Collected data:
=-=-=-=-=

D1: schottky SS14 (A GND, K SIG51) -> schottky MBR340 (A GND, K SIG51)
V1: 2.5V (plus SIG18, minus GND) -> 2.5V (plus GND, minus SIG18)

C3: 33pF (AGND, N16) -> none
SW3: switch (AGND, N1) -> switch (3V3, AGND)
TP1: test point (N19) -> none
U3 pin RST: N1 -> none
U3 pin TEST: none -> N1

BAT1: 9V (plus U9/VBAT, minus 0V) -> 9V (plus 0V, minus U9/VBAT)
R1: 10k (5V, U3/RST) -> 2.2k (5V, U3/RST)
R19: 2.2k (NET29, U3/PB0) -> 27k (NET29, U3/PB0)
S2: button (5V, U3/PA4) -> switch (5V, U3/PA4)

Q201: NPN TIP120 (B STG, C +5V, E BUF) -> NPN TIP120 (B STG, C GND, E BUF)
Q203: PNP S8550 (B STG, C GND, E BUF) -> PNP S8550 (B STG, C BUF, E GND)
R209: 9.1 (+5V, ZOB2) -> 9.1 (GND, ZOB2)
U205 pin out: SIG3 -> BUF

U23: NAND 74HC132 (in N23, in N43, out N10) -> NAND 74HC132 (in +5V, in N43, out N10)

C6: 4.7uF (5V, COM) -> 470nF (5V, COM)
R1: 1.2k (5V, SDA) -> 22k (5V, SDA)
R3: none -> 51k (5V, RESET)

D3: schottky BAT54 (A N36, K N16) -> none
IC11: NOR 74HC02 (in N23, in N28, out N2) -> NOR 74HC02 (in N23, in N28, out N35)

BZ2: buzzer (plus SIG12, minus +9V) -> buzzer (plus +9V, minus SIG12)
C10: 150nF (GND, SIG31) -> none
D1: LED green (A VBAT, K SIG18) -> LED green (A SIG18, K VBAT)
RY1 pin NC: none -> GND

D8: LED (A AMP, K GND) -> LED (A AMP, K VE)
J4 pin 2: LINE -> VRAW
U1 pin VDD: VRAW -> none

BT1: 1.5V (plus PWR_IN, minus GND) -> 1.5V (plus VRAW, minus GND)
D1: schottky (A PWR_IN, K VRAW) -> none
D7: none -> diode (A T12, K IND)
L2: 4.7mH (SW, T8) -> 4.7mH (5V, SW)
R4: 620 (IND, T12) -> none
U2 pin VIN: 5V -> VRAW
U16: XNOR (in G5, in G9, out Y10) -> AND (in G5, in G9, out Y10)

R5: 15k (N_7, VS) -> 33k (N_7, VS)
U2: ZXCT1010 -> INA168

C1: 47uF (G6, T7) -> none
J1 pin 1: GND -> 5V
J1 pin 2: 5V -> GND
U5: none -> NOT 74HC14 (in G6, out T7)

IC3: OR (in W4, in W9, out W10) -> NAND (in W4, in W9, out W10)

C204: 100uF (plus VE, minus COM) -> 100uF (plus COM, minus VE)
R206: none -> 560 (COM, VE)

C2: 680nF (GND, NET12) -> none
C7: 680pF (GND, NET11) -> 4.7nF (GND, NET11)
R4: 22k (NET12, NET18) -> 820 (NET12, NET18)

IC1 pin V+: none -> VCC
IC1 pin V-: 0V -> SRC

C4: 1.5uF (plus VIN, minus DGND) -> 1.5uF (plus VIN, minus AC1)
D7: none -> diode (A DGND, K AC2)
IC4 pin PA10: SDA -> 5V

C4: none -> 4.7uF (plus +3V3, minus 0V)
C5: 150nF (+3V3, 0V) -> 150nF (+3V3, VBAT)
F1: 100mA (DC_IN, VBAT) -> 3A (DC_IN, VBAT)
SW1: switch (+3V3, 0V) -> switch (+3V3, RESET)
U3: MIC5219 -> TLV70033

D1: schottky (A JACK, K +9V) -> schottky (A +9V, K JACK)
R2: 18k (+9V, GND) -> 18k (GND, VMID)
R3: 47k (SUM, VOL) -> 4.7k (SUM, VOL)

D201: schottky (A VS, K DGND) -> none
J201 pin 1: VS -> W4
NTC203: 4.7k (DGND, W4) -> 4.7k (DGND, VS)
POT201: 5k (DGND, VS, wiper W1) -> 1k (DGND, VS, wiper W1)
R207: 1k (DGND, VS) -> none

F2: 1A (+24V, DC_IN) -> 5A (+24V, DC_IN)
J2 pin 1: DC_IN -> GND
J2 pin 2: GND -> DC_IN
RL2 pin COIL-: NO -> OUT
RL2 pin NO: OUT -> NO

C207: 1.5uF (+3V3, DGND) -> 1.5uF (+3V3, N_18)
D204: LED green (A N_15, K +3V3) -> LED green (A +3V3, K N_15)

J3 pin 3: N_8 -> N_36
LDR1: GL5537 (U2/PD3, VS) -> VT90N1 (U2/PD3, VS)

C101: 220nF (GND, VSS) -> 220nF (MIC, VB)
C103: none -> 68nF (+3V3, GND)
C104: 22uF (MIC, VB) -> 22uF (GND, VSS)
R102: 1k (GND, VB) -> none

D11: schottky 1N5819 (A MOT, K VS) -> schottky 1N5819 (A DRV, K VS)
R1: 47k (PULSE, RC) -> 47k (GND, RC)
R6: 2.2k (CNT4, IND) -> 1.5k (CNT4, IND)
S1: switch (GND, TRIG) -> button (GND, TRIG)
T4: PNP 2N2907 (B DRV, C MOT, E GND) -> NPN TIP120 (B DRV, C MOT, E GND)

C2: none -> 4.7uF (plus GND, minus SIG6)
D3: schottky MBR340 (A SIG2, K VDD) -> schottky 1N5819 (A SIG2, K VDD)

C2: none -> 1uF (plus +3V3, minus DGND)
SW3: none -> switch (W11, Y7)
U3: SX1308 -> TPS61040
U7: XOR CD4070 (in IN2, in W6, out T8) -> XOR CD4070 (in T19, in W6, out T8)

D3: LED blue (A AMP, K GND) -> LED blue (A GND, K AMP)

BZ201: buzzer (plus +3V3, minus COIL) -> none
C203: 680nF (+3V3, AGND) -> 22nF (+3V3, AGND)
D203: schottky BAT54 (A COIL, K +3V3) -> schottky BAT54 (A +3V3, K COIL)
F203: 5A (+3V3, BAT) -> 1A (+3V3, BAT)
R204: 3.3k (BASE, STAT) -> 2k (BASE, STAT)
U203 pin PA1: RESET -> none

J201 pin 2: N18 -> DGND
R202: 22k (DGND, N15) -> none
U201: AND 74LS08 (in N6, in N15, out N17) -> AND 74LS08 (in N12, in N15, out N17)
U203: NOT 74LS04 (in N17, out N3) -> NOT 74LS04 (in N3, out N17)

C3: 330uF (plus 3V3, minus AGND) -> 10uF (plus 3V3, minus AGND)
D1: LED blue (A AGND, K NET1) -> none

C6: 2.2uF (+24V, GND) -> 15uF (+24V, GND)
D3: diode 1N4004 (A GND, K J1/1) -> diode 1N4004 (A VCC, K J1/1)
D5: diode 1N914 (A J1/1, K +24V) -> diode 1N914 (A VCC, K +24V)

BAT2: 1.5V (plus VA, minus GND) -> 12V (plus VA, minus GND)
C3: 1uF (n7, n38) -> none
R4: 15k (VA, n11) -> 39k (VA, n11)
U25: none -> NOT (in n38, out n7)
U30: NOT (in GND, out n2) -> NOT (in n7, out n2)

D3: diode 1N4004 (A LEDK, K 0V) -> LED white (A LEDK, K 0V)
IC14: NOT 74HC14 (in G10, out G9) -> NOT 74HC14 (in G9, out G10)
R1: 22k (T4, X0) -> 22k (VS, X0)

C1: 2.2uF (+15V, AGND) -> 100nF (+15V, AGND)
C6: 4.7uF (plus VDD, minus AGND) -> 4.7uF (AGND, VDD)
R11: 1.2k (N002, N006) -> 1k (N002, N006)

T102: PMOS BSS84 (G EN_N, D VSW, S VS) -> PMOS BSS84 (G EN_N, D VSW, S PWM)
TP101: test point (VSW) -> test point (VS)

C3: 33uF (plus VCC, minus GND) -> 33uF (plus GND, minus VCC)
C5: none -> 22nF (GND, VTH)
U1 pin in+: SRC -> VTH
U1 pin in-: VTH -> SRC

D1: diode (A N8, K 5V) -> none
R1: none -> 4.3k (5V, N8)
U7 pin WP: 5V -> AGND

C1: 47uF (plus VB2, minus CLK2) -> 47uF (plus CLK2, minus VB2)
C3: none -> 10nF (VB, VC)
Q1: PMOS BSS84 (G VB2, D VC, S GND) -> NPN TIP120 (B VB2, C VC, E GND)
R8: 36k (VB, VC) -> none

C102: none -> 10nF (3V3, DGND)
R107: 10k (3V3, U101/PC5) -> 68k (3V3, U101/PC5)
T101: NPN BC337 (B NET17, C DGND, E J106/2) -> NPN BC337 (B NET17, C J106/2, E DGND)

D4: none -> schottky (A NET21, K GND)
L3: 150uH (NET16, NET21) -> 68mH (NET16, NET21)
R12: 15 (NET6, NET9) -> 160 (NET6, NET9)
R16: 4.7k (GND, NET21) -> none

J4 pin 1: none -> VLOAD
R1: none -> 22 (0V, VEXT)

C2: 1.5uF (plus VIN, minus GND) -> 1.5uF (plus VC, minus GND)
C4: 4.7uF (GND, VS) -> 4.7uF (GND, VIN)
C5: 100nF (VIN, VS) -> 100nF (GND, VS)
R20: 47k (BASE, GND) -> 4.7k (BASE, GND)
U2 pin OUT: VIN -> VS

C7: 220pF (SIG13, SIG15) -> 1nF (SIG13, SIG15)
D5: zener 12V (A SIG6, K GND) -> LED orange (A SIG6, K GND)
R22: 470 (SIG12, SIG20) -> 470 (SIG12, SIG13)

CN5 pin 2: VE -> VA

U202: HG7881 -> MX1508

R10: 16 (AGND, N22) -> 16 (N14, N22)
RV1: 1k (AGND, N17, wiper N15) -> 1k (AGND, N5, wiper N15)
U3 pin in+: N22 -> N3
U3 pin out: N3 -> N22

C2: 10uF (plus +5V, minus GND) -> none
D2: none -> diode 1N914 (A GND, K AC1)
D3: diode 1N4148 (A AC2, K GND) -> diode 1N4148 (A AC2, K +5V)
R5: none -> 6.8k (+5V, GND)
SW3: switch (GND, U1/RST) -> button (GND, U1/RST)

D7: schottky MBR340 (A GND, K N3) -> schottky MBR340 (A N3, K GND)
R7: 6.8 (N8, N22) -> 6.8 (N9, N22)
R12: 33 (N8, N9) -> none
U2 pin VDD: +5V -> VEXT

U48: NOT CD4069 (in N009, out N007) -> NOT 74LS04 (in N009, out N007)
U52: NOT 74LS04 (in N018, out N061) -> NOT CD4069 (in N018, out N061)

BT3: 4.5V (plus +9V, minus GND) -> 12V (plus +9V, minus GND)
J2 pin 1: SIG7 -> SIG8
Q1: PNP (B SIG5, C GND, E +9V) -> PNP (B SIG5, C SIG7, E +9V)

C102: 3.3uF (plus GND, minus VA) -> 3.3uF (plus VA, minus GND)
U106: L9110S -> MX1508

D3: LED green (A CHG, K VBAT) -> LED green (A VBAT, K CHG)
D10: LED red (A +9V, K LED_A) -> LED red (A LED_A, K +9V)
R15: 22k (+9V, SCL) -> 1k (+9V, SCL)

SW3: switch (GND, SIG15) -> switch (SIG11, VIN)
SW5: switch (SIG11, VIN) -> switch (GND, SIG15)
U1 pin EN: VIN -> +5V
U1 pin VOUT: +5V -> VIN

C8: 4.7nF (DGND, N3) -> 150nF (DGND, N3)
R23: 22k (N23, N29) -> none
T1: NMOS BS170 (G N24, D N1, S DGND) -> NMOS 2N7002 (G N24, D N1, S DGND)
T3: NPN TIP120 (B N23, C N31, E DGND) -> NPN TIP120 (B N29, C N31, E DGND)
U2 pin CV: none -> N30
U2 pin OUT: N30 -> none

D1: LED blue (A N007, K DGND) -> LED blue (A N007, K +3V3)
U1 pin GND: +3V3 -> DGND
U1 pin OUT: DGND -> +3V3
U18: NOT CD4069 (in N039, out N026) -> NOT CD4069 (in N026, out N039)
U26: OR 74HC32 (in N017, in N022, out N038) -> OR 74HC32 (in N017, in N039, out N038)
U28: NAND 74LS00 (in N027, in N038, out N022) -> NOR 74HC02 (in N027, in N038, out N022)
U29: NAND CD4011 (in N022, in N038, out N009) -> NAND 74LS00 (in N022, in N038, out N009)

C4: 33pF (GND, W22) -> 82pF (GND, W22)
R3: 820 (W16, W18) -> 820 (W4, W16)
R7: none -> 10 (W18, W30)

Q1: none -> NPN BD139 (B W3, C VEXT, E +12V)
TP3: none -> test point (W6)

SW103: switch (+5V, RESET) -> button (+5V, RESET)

=-=-=-=-=

| Your assignment |
Please return only the lines above, starting at the line that has "IC1 pin V-: 0V -> SRC" and ending at the line that has "SW1: switch (+3V3, 0V)", keeping both and leaving each one unchanged.

| Answer box |
IC1 pin V-: 0V -> SRC

C4: 1.5uF (plus VIN, minus DGND) -> 1.5uF (plus VIN, minus AC1)
D7: none -> diode (A DGND, K AC2)
IC4 pin PA10: SDA -> 5V

C4: none -> 4.7uF (plus +3V3, minus 0V)
C5: 150nF (+3V3, 0V) -> 150nF (+3V3, VBAT)
F1: 100mA (DC_IN, VBAT) -> 3A (DC_IN, VBAT)
SW1: switch (+3V3, 0V) -> switch (+3V3, RESET)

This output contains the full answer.